━━ Data ━━
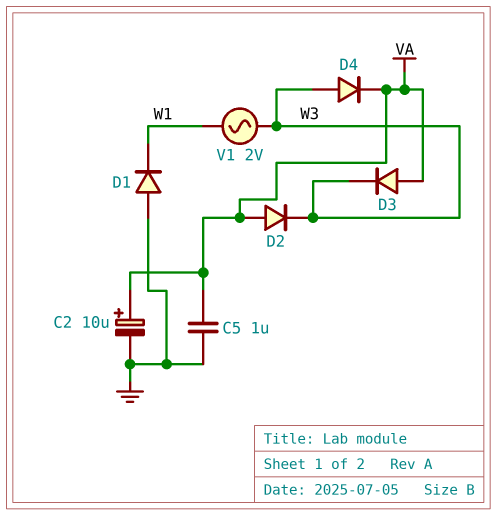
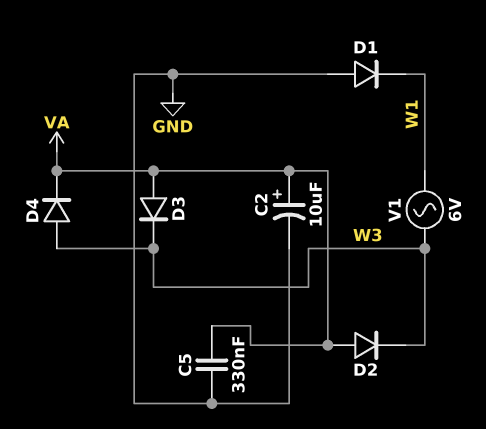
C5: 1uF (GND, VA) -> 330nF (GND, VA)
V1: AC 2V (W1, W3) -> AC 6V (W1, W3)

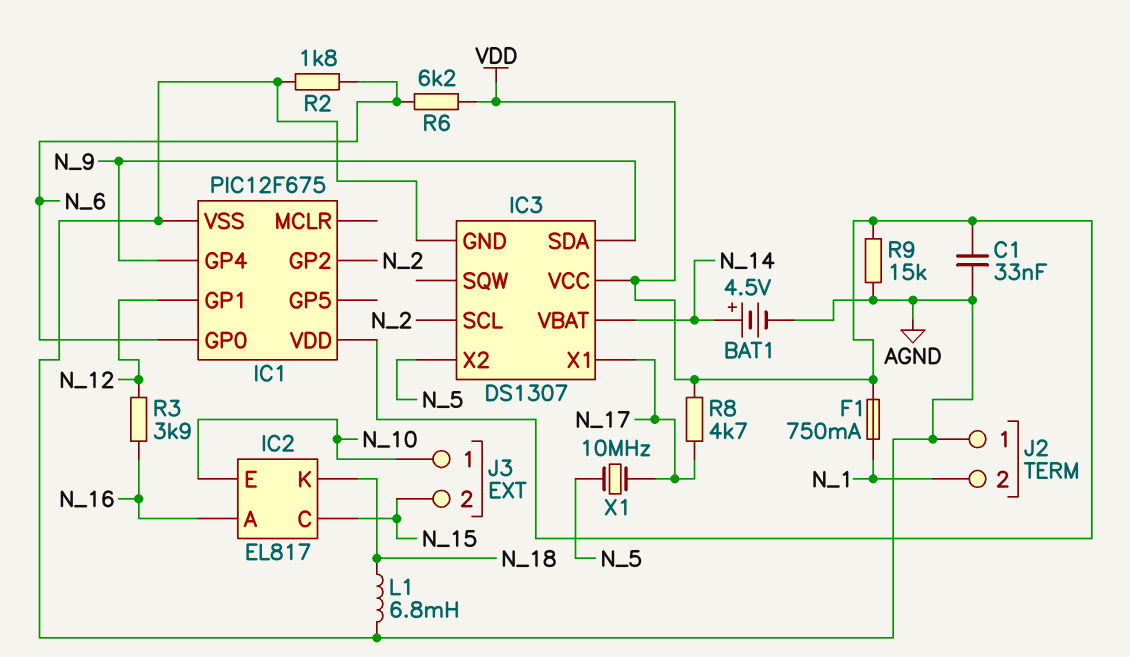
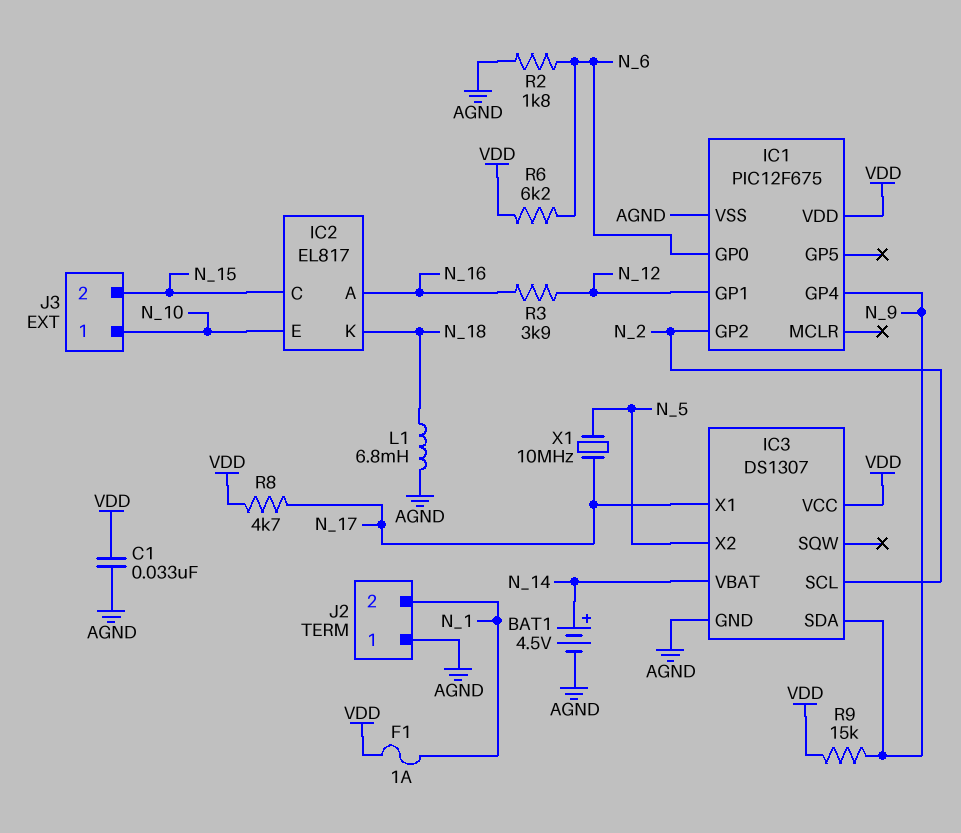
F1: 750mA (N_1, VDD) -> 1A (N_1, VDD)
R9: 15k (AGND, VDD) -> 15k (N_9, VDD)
━━━
━━ Data ━━
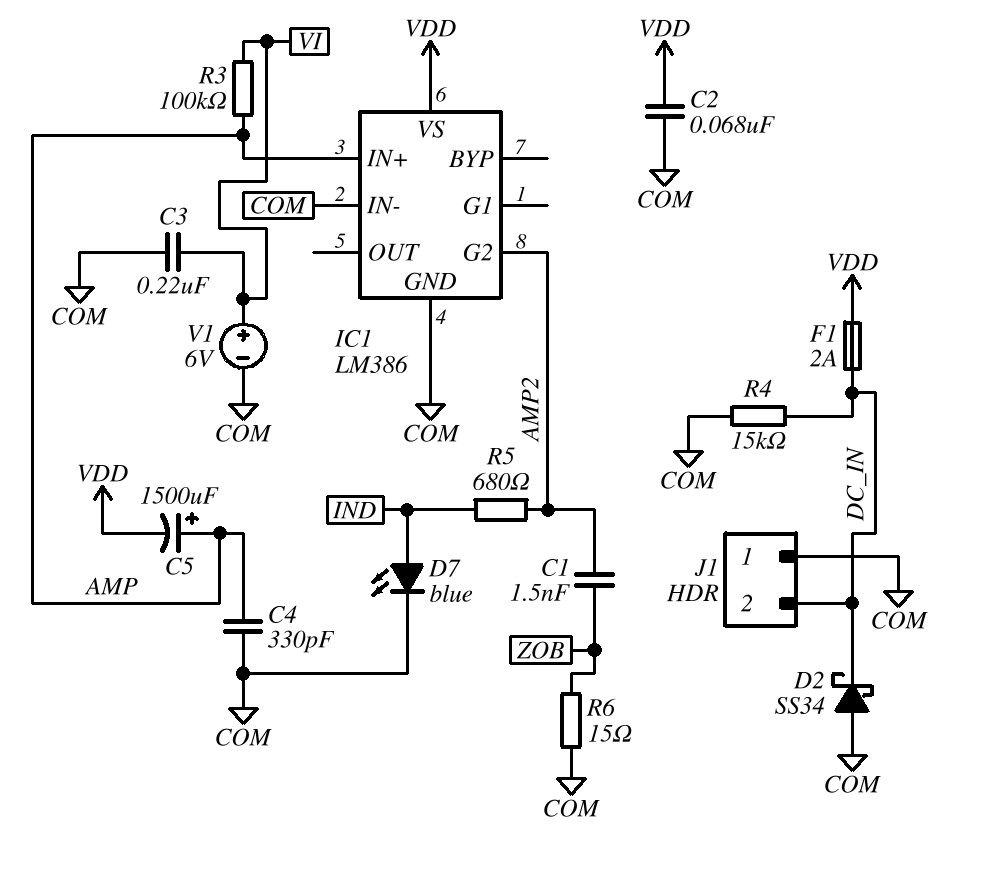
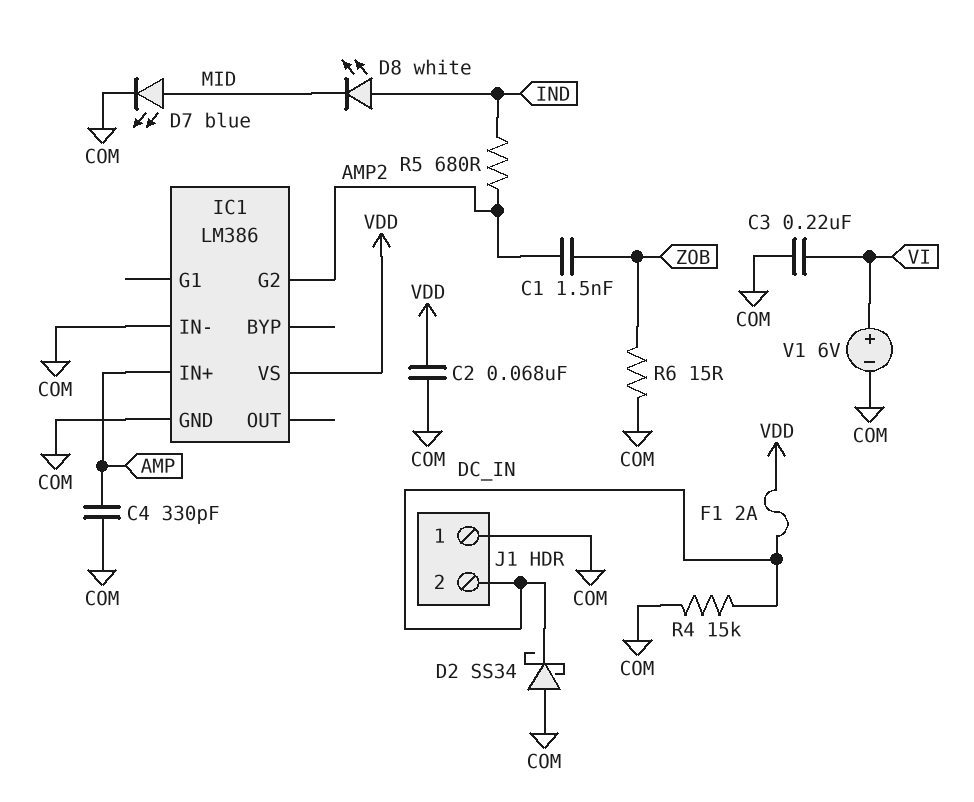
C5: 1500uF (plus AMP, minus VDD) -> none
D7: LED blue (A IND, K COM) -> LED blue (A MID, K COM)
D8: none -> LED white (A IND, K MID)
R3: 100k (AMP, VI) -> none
━━━
━━ Data ━━
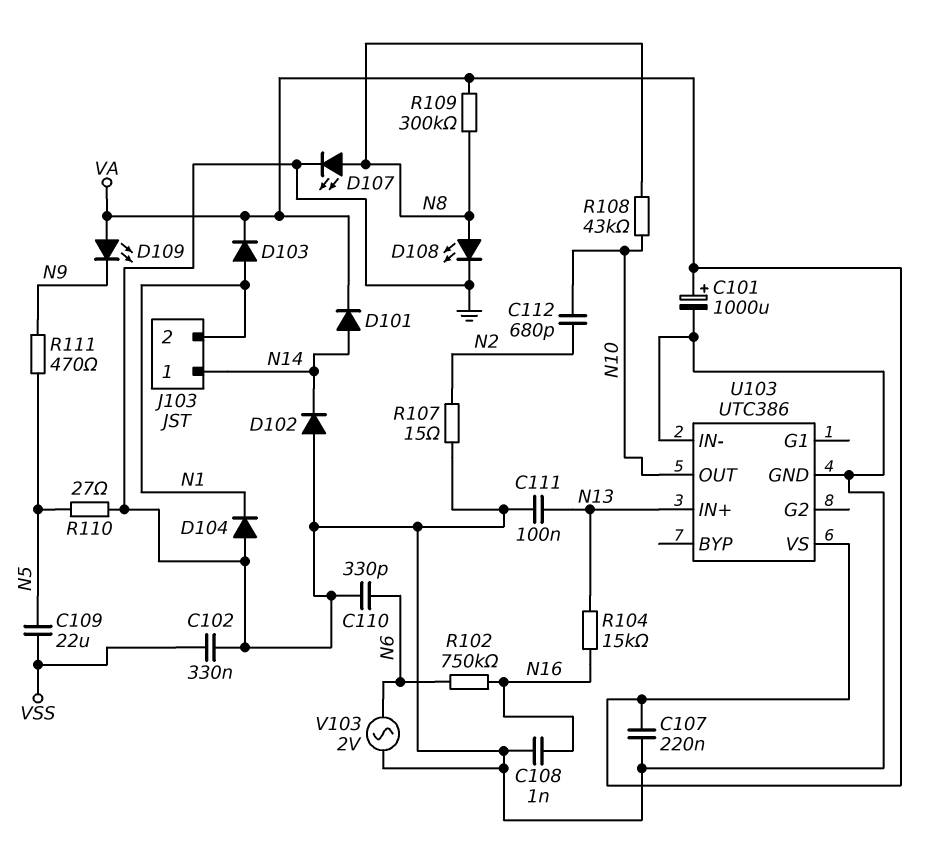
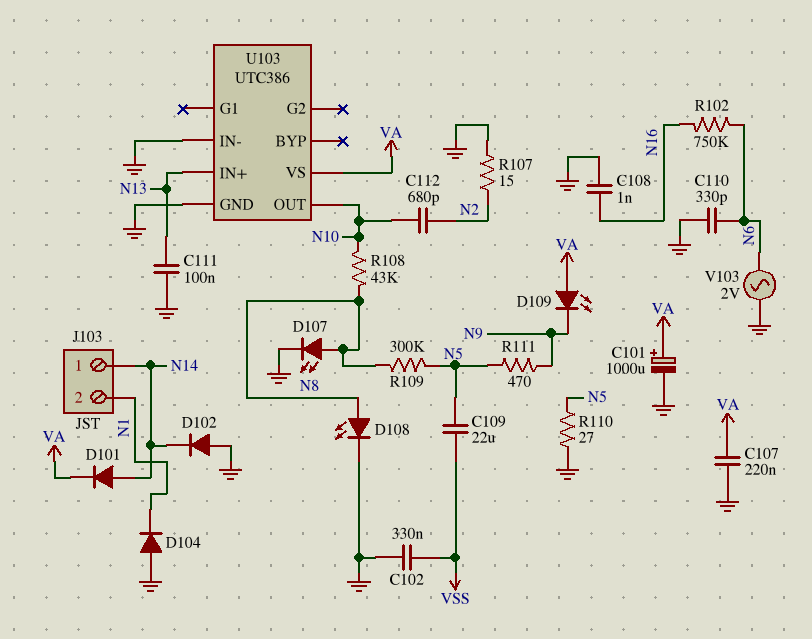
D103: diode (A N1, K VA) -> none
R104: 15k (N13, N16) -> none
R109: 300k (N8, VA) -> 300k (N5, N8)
━━━
• _Assigned task_
Set down again, exactly, every line above from the one with "C5: 1uF (GND, VA) -> 330nF (GND, VA)" down to the one with "R9: 15k (AGND, VDD) -> 15k (N_9, VDD)", both ends included. No pictures, and nothing else.

• _Response box_
C5: 1uF (GND, VA) -> 330nF (GND, VA)
V1: AC 2V (W1, W3) -> AC 6V (W1, W3)

F1: 750mA (N_1, VDD) -> 1A (N_1, VDD)
R9: 15k (AGND, VDD) -> 15k (N_9, VDD)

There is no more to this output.